YOUR GOAL :: Reproduce verbatim everything from the first line below down to and including the line that contains "9: (1428, 716)".

SUPPLIED MATERIAL ::
□ □ □ □
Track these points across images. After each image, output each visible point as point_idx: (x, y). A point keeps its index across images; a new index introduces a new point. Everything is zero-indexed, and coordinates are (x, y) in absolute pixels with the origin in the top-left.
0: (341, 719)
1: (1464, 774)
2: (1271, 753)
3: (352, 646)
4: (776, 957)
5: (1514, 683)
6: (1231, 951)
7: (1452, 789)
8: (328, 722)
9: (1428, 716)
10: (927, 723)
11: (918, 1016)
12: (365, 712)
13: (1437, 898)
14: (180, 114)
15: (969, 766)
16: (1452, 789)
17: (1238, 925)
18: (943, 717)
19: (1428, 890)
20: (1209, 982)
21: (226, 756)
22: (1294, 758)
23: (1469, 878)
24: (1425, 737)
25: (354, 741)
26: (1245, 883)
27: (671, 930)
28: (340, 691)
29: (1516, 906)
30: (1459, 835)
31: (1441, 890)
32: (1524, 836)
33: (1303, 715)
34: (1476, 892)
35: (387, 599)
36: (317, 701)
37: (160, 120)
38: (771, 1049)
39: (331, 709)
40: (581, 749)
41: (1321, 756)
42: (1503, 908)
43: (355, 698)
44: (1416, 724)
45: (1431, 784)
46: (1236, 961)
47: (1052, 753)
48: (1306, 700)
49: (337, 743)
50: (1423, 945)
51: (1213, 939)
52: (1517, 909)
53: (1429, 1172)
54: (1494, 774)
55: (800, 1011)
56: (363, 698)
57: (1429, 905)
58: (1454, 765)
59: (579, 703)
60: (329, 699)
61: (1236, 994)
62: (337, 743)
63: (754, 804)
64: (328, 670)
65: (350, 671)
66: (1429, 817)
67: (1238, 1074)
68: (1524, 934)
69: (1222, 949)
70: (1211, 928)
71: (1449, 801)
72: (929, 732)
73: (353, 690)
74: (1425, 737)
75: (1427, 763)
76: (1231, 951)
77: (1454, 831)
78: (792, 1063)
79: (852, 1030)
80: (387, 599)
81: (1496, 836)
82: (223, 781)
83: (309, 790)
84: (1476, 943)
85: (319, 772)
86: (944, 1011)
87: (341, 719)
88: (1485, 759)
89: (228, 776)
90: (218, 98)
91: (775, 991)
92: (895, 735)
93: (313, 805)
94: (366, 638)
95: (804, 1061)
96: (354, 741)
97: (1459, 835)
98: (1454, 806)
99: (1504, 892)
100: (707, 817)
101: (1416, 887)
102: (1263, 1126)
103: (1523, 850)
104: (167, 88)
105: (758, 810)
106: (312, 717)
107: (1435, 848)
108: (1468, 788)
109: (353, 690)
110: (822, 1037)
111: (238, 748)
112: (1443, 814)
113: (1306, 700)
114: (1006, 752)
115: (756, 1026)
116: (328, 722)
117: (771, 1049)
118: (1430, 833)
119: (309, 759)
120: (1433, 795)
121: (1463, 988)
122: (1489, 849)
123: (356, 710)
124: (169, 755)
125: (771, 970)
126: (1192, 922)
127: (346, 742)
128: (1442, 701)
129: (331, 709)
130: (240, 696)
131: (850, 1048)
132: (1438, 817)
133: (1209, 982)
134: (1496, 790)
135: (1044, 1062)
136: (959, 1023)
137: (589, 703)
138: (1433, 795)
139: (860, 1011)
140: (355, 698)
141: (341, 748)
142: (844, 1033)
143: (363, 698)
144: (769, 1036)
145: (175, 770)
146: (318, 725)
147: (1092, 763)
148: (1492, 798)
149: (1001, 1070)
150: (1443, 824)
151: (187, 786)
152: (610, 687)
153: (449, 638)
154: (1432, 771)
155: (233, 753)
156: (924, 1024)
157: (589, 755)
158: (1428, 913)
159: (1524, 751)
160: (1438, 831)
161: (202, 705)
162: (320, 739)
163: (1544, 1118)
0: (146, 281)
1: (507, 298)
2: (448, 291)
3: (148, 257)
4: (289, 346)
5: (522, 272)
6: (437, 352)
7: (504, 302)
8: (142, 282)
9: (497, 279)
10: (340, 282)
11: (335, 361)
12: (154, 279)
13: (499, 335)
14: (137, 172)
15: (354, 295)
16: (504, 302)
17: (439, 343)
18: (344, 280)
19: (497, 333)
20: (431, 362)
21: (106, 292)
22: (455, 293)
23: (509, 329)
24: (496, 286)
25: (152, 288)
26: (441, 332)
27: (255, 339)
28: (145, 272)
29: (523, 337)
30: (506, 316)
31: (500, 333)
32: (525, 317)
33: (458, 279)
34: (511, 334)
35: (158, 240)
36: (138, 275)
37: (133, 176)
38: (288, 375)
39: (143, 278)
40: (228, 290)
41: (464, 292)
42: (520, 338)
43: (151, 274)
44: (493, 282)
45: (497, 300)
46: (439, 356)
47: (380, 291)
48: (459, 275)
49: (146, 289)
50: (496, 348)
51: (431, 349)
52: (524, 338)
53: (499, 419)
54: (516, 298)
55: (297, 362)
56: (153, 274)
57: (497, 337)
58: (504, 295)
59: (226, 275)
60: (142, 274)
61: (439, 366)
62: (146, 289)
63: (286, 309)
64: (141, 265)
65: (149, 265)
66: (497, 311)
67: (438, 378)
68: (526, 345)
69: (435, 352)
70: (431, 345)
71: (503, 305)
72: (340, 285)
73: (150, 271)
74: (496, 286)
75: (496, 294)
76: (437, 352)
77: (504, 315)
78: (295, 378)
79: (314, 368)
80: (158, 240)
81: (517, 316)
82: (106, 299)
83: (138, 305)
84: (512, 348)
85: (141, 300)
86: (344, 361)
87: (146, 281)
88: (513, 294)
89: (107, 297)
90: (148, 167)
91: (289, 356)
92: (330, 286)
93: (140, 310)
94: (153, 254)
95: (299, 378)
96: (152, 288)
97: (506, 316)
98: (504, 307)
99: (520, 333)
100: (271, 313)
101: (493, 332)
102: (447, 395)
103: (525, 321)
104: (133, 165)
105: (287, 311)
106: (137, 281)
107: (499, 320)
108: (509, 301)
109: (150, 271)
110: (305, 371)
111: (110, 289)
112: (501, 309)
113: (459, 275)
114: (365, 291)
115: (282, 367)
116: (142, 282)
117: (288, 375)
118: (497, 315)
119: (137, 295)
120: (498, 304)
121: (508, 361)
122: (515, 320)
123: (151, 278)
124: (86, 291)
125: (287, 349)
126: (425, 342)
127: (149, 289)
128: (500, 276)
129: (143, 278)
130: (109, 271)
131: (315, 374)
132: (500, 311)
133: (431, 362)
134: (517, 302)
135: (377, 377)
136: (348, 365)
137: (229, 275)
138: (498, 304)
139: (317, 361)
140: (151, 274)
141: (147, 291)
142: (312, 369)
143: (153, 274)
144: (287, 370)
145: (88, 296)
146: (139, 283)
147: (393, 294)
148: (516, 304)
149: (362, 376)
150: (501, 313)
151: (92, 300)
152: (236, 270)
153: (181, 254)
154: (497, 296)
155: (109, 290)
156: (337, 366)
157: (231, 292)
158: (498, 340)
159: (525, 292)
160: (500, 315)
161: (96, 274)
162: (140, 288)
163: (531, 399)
□ □ □ □
COMPLETED EXERCISE ::
Track these points across images. After each image, output each visible point as point_idx: (x, y). A point keeps its index across images; a new index introduces a new point. Everything is zero-indexed, and coordinates are (x, y) in absolute pixels with the origin in the top-left.
0: (341, 719)
1: (1464, 774)
2: (1271, 753)
3: (352, 646)
4: (776, 957)
5: (1514, 683)
6: (1231, 951)
7: (1452, 789)
8: (328, 722)
9: (1428, 716)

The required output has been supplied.